### AIM OF THE TASK
Below are entries with pictures in them. Output exactly the lines starting at the line with "PIR2 pin GND: 5V -> GND" and ending at the line with "TFT2 pin SDI: D1 -> D5", both included, but not the pictures.

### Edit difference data
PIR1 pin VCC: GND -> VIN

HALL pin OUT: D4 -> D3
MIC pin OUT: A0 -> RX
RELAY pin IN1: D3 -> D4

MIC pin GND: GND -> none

...

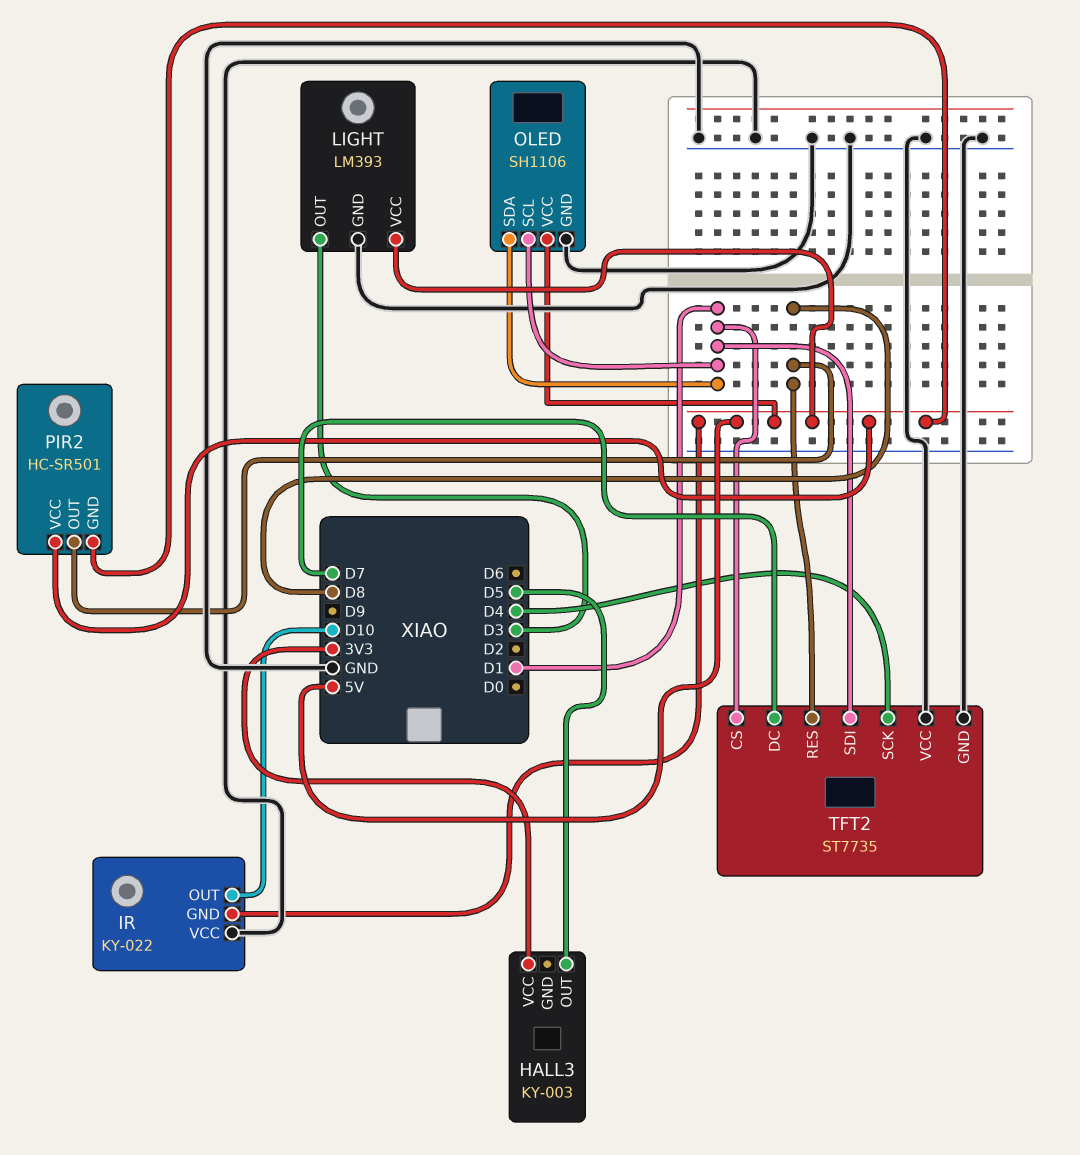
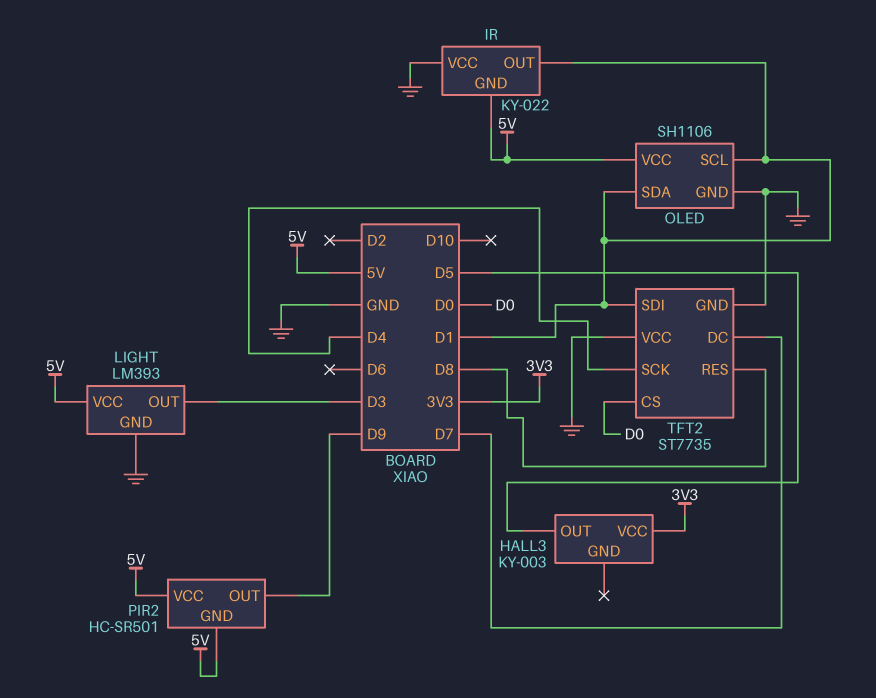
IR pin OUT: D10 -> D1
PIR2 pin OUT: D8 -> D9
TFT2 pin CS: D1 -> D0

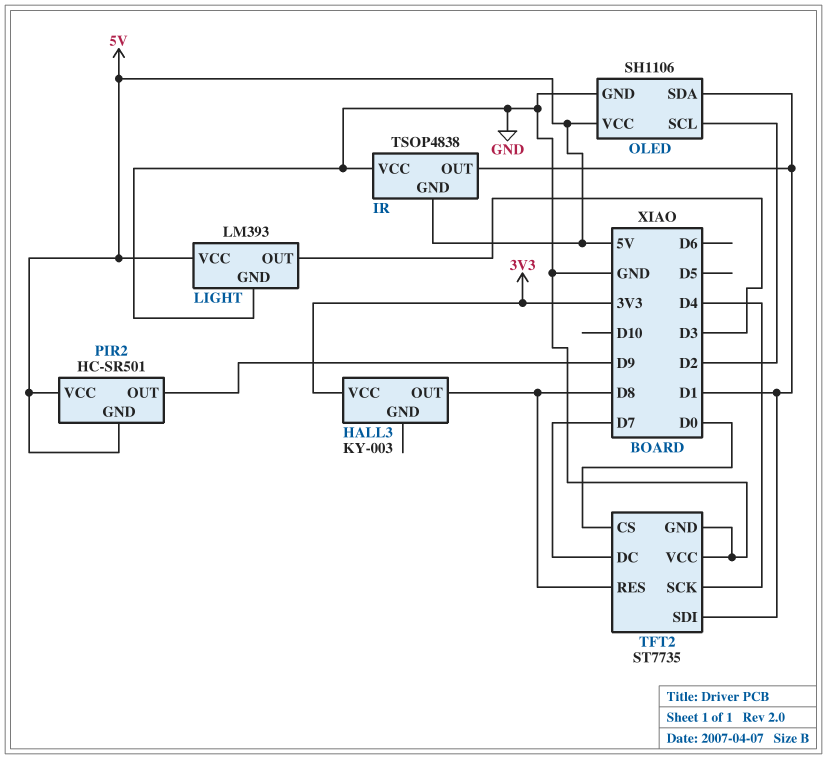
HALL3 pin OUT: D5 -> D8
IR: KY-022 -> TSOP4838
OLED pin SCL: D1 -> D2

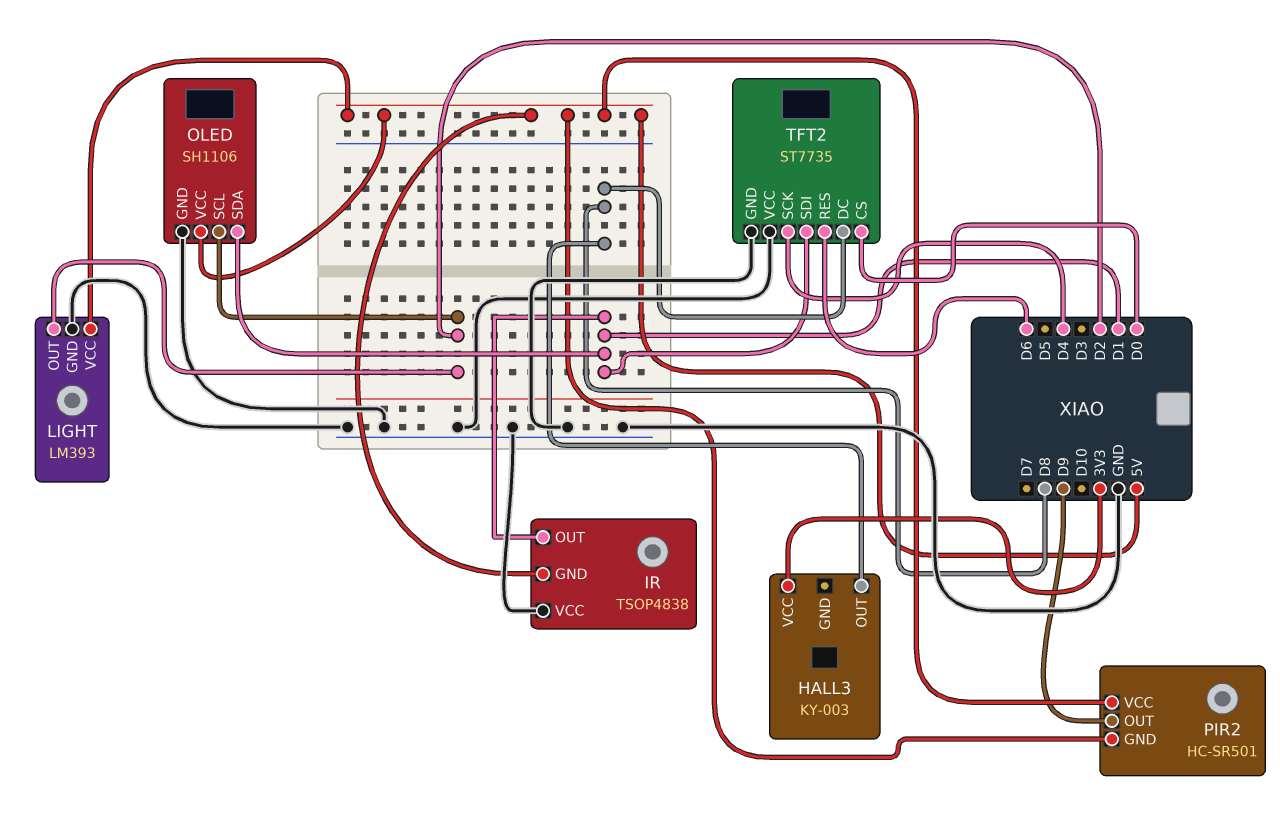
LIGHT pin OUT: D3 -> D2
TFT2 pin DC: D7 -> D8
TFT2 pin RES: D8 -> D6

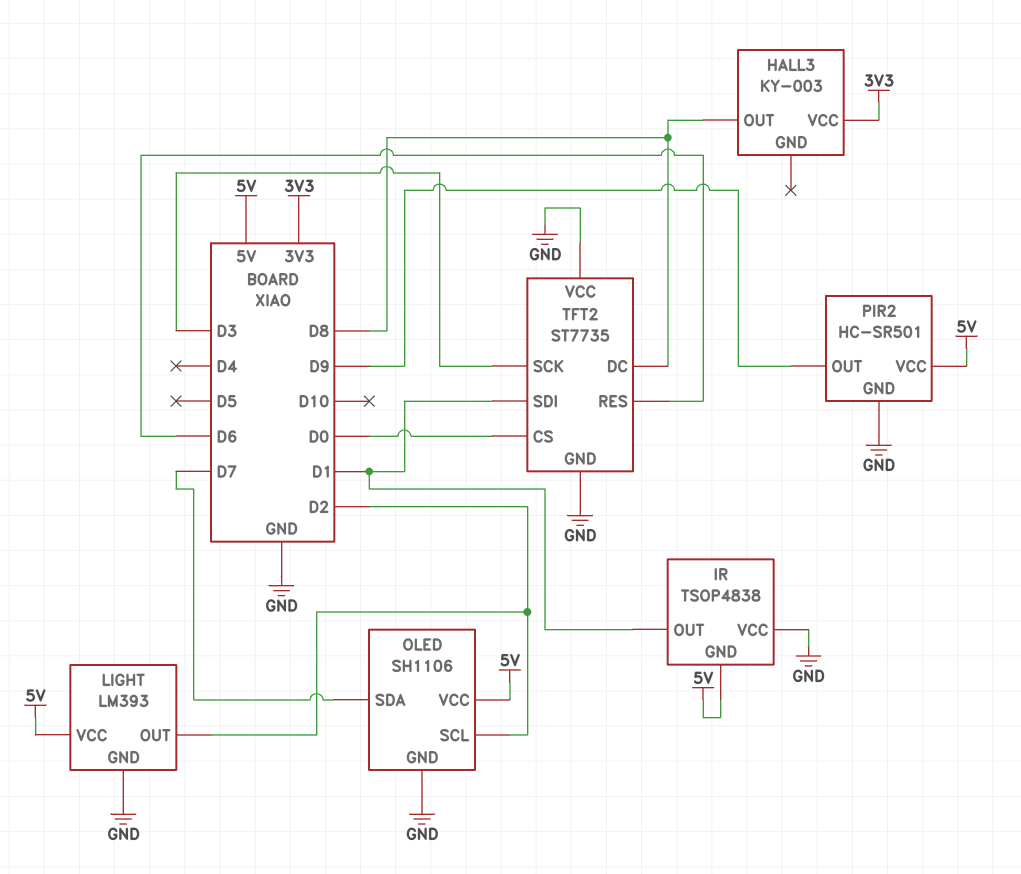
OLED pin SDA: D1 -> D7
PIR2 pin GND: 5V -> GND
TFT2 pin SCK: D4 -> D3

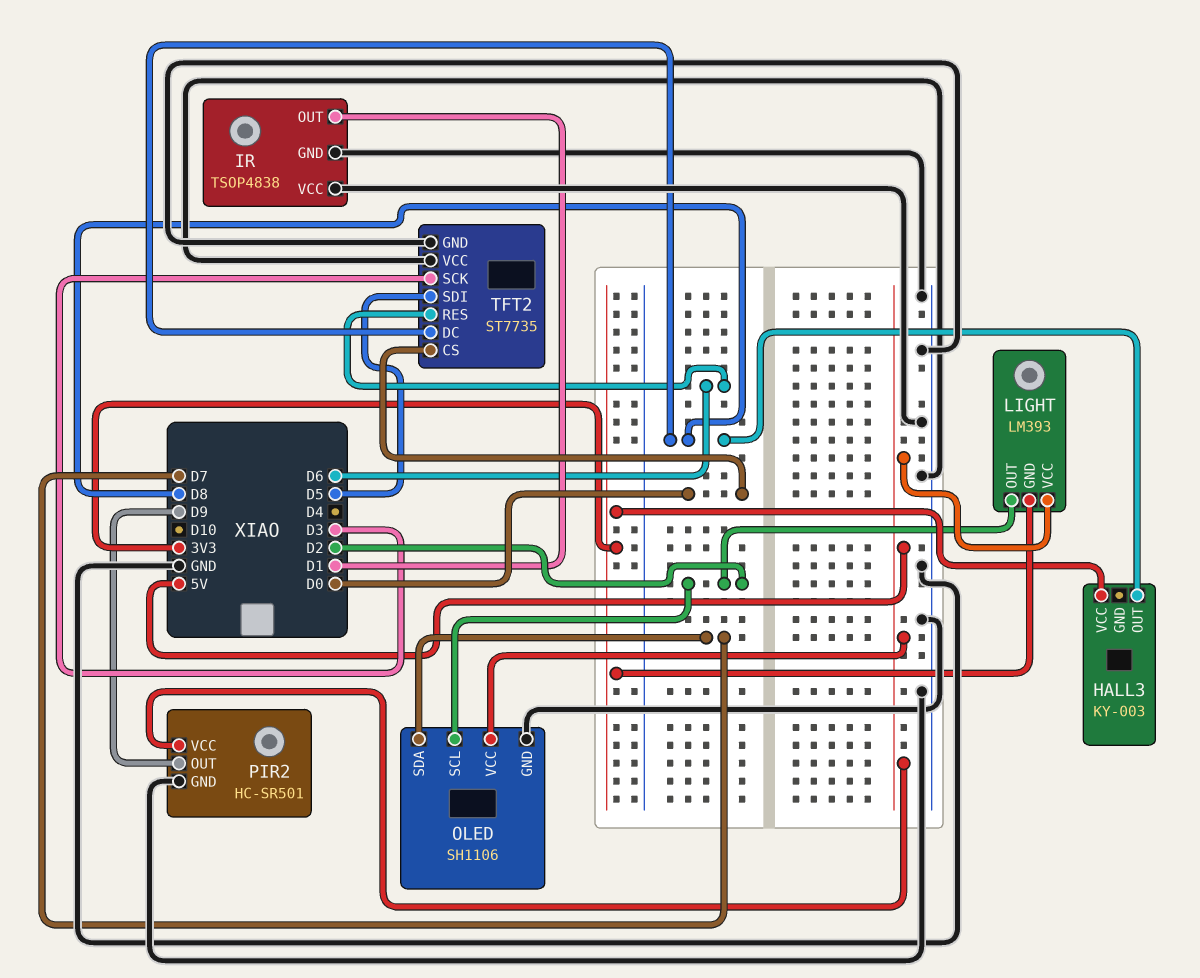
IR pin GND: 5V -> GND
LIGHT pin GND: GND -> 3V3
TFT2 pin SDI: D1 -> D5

### SOLUTION TO THIS EXERCISE
PIR2 pin GND: 5V -> GND
TFT2 pin SCK: D4 -> D3

IR pin GND: 5V -> GND
LIGHT pin GND: GND -> 3V3
TFT2 pin SDI: D1 -> D5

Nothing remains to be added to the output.